## REQUEST
Locate every line in the listing below that contains the string "grace", and copy each of those lines in full.

## EXERCISE DATA

----------------

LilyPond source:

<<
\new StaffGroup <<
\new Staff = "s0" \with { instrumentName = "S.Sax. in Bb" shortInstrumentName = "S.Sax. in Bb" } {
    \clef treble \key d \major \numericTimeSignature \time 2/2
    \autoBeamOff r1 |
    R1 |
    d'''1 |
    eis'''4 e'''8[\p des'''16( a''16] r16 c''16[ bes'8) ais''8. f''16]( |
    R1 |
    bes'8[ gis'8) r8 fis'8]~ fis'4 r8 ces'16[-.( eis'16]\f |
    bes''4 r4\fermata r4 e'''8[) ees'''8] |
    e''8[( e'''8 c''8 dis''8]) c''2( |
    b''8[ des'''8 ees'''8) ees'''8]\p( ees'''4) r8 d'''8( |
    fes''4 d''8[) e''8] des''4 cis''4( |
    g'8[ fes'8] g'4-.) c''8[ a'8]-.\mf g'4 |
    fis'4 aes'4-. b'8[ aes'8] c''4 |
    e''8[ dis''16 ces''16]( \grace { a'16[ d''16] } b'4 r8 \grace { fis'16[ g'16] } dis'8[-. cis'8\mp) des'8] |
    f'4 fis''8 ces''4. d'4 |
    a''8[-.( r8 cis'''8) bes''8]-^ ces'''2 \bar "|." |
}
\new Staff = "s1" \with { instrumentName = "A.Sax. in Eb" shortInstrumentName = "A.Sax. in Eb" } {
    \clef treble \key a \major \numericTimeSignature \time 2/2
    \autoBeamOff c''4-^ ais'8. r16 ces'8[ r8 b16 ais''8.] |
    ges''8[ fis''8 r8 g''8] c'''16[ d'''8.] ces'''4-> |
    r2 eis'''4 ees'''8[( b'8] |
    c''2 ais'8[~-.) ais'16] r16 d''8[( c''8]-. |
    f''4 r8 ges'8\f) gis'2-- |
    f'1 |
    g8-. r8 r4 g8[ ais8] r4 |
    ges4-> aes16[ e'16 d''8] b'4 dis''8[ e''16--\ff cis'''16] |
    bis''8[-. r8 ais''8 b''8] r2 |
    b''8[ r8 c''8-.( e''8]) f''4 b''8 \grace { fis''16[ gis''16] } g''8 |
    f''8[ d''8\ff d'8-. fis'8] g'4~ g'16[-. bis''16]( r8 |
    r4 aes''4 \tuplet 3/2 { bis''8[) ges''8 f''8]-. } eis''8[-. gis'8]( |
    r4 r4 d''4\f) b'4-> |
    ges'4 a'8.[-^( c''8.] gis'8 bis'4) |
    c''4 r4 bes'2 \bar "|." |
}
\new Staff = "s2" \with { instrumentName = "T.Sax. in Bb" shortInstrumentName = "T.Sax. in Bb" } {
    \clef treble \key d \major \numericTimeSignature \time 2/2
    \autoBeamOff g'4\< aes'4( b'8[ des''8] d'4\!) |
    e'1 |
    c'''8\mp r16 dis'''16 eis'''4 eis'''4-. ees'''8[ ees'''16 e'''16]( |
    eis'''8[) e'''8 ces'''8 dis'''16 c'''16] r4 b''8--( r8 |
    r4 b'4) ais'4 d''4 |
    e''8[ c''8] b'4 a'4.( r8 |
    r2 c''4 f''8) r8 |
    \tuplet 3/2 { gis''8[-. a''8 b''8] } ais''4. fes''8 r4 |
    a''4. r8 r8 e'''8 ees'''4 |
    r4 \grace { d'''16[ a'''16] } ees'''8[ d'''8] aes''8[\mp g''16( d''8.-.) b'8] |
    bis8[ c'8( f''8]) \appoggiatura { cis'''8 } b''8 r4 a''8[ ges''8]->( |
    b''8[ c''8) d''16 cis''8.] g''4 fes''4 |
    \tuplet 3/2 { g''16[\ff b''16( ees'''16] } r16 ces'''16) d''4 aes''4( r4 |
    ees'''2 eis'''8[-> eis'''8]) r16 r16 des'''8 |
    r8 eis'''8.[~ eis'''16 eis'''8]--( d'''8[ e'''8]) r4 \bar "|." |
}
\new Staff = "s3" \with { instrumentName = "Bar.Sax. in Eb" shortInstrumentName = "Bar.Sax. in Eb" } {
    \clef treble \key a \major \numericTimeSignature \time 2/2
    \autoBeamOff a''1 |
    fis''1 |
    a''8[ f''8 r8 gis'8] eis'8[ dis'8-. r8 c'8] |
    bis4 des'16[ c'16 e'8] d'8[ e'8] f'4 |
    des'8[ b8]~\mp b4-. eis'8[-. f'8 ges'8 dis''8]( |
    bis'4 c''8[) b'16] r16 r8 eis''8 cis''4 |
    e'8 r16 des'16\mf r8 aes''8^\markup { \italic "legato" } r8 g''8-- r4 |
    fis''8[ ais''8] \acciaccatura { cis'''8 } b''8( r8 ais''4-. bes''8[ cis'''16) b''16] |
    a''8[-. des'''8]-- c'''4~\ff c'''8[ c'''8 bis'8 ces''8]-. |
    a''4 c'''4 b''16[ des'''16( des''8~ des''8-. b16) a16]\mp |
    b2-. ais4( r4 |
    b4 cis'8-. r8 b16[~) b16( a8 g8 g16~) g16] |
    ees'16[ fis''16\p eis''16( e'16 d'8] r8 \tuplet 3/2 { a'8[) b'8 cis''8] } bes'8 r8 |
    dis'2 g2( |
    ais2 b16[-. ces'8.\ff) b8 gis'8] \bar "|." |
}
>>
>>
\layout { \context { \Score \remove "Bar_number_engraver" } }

----------------

## ANSWER FOR THE TASK
    e''8[ dis''16 ces''16]( \grace { a'16[ d''16] } b'4 r8 \grace { fis'16[ g'16] } dis'8[-. cis'8\mp) des'8] |
    b''8[ r8 c''8-.( e''8]) f''4 b''8 \grace { fis''16[ gis''16] } g''8 |
    r4 \grace { d'''16[ a'''16] } ees'''8[ d'''8] aes''8[\mp g''16( d''8.-.) b'8] |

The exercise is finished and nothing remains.